= Version difference data =
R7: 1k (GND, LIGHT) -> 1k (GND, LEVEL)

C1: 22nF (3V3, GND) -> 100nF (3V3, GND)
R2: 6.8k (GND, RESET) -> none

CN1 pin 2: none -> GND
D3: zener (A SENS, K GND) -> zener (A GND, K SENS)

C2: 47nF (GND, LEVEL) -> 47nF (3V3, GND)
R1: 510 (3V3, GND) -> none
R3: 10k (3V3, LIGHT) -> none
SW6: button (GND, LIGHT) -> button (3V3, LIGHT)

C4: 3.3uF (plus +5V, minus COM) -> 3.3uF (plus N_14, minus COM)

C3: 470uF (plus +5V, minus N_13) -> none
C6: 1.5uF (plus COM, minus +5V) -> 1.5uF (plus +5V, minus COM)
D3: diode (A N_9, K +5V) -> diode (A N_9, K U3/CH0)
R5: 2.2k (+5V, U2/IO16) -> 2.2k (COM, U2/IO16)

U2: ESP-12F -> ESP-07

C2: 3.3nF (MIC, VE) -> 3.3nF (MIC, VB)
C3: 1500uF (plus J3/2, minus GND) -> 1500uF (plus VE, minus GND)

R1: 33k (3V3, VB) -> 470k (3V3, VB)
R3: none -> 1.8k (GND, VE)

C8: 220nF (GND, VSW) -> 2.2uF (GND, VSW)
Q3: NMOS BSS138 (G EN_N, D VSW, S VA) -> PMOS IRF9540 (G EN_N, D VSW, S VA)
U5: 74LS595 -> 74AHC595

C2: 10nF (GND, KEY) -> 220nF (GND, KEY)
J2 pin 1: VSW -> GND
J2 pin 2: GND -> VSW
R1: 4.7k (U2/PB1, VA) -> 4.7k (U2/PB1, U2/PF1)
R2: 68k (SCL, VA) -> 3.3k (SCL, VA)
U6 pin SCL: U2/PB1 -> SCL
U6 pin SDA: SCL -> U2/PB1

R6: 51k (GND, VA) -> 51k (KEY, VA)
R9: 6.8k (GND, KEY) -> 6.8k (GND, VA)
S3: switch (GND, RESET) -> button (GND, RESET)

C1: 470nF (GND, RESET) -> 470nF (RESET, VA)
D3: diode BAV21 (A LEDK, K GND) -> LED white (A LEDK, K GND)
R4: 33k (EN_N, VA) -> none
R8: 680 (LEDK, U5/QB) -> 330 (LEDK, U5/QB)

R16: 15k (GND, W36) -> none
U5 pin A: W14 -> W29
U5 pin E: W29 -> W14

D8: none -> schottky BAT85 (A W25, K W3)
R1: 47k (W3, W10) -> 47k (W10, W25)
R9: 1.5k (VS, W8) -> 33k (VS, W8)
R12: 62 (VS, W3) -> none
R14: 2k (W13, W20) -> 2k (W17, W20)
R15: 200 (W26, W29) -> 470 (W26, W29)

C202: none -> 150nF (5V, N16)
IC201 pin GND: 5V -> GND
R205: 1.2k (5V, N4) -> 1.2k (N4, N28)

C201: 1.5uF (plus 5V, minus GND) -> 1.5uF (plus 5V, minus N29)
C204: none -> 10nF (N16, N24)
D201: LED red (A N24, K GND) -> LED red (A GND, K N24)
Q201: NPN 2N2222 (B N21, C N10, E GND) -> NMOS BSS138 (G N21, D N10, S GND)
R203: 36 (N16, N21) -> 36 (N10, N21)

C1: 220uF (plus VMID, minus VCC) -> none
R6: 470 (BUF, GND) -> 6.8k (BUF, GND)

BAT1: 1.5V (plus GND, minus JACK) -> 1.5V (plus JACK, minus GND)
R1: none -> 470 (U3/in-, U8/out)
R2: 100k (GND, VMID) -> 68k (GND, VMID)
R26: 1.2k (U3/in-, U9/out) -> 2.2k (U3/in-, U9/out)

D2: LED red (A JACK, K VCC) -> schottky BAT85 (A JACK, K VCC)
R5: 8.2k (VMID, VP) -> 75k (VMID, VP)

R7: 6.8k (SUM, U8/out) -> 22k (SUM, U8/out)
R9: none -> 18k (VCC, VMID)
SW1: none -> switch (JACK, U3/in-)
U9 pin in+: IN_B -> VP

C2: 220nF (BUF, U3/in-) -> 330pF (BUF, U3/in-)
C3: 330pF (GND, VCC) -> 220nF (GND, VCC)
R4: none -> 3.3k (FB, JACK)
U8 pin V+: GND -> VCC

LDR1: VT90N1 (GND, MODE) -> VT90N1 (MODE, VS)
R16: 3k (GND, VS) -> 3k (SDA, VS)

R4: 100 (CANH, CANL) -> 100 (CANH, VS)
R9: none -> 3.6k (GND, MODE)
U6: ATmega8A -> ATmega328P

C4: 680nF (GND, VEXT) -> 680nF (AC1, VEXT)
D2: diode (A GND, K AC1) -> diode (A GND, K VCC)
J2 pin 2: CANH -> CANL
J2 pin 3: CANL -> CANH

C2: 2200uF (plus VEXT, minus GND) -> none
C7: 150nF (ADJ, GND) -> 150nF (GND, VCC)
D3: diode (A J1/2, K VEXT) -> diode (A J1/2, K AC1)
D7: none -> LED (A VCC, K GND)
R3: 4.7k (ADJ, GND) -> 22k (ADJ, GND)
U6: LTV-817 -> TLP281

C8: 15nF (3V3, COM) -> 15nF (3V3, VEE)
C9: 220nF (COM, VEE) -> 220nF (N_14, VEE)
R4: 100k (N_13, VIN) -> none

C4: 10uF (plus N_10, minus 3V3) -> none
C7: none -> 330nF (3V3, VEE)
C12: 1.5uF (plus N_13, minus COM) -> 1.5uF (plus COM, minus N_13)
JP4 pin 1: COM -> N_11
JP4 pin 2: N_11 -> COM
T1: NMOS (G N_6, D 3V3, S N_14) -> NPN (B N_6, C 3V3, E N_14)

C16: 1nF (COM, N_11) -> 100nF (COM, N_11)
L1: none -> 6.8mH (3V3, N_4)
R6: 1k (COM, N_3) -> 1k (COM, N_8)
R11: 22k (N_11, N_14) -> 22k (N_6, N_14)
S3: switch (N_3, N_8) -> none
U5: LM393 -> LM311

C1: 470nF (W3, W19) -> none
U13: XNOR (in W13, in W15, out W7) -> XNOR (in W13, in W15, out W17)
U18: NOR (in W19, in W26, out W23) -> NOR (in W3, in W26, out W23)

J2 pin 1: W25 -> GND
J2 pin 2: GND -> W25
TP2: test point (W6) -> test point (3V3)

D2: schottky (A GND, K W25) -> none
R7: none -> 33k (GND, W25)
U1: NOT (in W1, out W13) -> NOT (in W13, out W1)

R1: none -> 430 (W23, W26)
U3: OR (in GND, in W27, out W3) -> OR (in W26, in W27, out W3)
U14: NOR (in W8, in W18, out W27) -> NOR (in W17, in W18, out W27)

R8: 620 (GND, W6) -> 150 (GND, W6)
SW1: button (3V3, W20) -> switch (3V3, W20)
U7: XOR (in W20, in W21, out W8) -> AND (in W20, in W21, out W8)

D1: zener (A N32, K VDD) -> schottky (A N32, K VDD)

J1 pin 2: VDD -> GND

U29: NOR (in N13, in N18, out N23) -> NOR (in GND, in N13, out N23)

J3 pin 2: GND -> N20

= Task instructions =
Return each line of the data exactly as it was given.

= Written solution =
R7: 1k (GND, LIGHT) -> 1k (GND, LEVEL)

C1: 22nF (3V3, GND) -> 100nF (3V3, GND)
R2: 6.8k (GND, RESET) -> none

CN1 pin 2: none -> GND
D3: zener (A SENS, K GND) -> zener (A GND, K SENS)

C2: 47nF (GND, LEVEL) -> 47nF (3V3, GND)
R1: 510 (3V3, GND) -> none
R3: 10k (3V3, LIGHT) -> none
SW6: button (GND, LIGHT) -> button (3V3, LIGHT)

C4: 3.3uF (plus +5V, minus COM) -> 3.3uF (plus N_14, minus COM)

C3: 470uF (plus +5V, minus N_13) -> none
C6: 1.5uF (plus COM, minus +5V) -> 1.5uF (plus +5V, minus COM)
D3: diode (A N_9, K +5V) -> diode (A N_9, K U3/CH0)
R5: 2.2k (+5V, U2/IO16) -> 2.2k (COM, U2/IO16)

U2: ESP-12F -> ESP-07

C2: 3.3nF (MIC, VE) -> 3.3nF (MIC, VB)
C3: 1500uF (plus J3/2, minus GND) -> 1500uF (plus VE, minus GND)

R1: 33k (3V3, VB) -> 470k (3V3, VB)
R3: none -> 1.8k (GND, VE)

C8: 220nF (GND, VSW) -> 2.2uF (GND, VSW)
Q3: NMOS BSS138 (G EN_N, D VSW, S VA) -> PMOS IRF9540 (G EN_N, D VSW, S VA)
U5: 74LS595 -> 74AHC595

C2: 10nF (GND, KEY) -> 220nF (GND, KEY)
J2 pin 1: VSW -> GND
J2 pin 2: GND -> VSW
R1: 4.7k (U2/PB1, VA) -> 4.7k (U2/PB1, U2/PF1)
R2: 68k (SCL, VA) -> 3.3k (SCL, VA)
U6 pin SCL: U2/PB1 -> SCL
U6 pin SDA: SCL -> U2/PB1

R6: 51k (GND, VA) -> 51k (KEY, VA)
R9: 6.8k (GND, KEY) -> 6.8k (GND, VA)
S3: switch (GND, RESET) -> button (GND, RESET)

C1: 470nF (GND, RESET) -> 470nF (RESET, VA)
D3: diode BAV21 (A LEDK, K GND) -> LED white (A LEDK, K GND)
R4: 33k (EN_N, VA) -> none
R8: 680 (LEDK, U5/QB) -> 330 (LEDK, U5/QB)

R16: 15k (GND, W36) -> none
U5 pin A: W14 -> W29
U5 pin E: W29 -> W14

D8: none -> schottky BAT85 (A W25, K W3)
R1: 47k (W3, W10) -> 47k (W10, W25)
R9: 1.5k (VS, W8) -> 33k (VS, W8)
R12: 62 (VS, W3) -> none
R14: 2k (W13, W20) -> 2k (W17, W20)
R15: 200 (W26, W29) -> 470 (W26, W29)

C202: none -> 150nF (5V, N16)
IC201 pin GND: 5V -> GND
R205: 1.2k (5V, N4) -> 1.2k (N4, N28)

C201: 1.5uF (plus 5V, minus GND) -> 1.5uF (plus 5V, minus N29)
C204: none -> 10nF (N16, N24)
D201: LED red (A N24, K GND) -> LED red (A GND, K N24)
Q201: NPN 2N2222 (B N21, C N10, E GND) -> NMOS BSS138 (G N21, D N10, S GND)
R203: 36 (N16, N21) -> 36 (N10, N21)

C1: 220uF (plus VMID, minus VCC) -> none
R6: 470 (BUF, GND) -> 6.8k (BUF, GND)

BAT1: 1.5V (plus GND, minus JACK) -> 1.5V (plus JACK, minus GND)
R1: none -> 470 (U3/in-, U8/out)
R2: 100k (GND, VMID) -> 68k (GND, VMID)
R26: 1.2k (U3/in-, U9/out) -> 2.2k (U3/in-, U9/out)

D2: LED red (A JACK, K VCC) -> schottky BAT85 (A JACK, K VCC)
R5: 8.2k (VMID, VP) -> 75k (VMID, VP)

R7: 6.8k (SUM, U8/out) -> 22k (SUM, U8/out)
R9: none -> 18k (VCC, VMID)
SW1: none -> switch (JACK, U3/in-)
U9 pin in+: IN_B -> VP

C2: 220nF (BUF, U3/in-) -> 330pF (BUF, U3/in-)
C3: 330pF (GND, VCC) -> 220nF (GND, VCC)
R4: none -> 3.3k (FB, JACK)
U8 pin V+: GND -> VCC

LDR1: VT90N1 (GND, MODE) -> VT90N1 (MODE, VS)
R16: 3k (GND, VS) -> 3k (SDA, VS)

R4: 100 (CANH, CANL) -> 100 (CANH, VS)
R9: none -> 3.6k (GND, MODE)
U6: ATmega8A -> ATmega328P

C4: 680nF (GND, VEXT) -> 680nF (AC1, VEXT)
D2: diode (A GND, K AC1) -> diode (A GND, K VCC)
J2 pin 2: CANH -> CANL
J2 pin 3: CANL -> CANH

C2: 2200uF (plus VEXT, minus GND) -> none
C7: 150nF (ADJ, GND) -> 150nF (GND, VCC)
D3: diode (A J1/2, K VEXT) -> diode (A J1/2, K AC1)
D7: none -> LED (A VCC, K GND)
R3: 4.7k (ADJ, GND) -> 22k (ADJ, GND)
U6: LTV-817 -> TLP281

C8: 15nF (3V3, COM) -> 15nF (3V3, VEE)
C9: 220nF (COM, VEE) -> 220nF (N_14, VEE)
R4: 100k (N_13, VIN) -> none

C4: 10uF (plus N_10, minus 3V3) -> none
C7: none -> 330nF (3V3, VEE)
C12: 1.5uF (plus N_13, minus COM) -> 1.5uF (plus COM, minus N_13)
JP4 pin 1: COM -> N_11
JP4 pin 2: N_11 -> COM
T1: NMOS (G N_6, D 3V3, S N_14) -> NPN (B N_6, C 3V3, E N_14)

C16: 1nF (COM, N_11) -> 100nF (COM, N_11)
L1: none -> 6.8mH (3V3, N_4)
R6: 1k (COM, N_3) -> 1k (COM, N_8)
R11: 22k (N_11, N_14) -> 22k (N_6, N_14)
S3: switch (N_3, N_8) -> none
U5: LM393 -> LM311

C1: 470nF (W3, W19) -> none
U13: XNOR (in W13, in W15, out W7) -> XNOR (in W13, in W15, out W17)
U18: NOR (in W19, in W26, out W23) -> NOR (in W3, in W26, out W23)

J2 pin 1: W25 -> GND
J2 pin 2: GND -> W25
TP2: test point (W6) -> test point (3V3)

D2: schottky (A GND, K W25) -> none
R7: none -> 33k (GND, W25)
U1: NOT (in W1, out W13) -> NOT (in W13, out W1)

R1: none -> 430 (W23, W26)
U3: OR (in GND, in W27, out W3) -> OR (in W26, in W27, out W3)
U14: NOR (in W8, in W18, out W27) -> NOR (in W17, in W18, out W27)

R8: 620 (GND, W6) -> 150 (GND, W6)
SW1: button (3V3, W20) -> switch (3V3, W20)
U7: XOR (in W20, in W21, out W8) -> AND (in W20, in W21, out W8)

D1: zener (A N32, K VDD) -> schottky (A N32, K VDD)

J1 pin 2: VDD -> GND

U29: NOR (in N13, in N18, out N23) -> NOR (in GND, in N13, out N23)

J3 pin 2: GND -> N20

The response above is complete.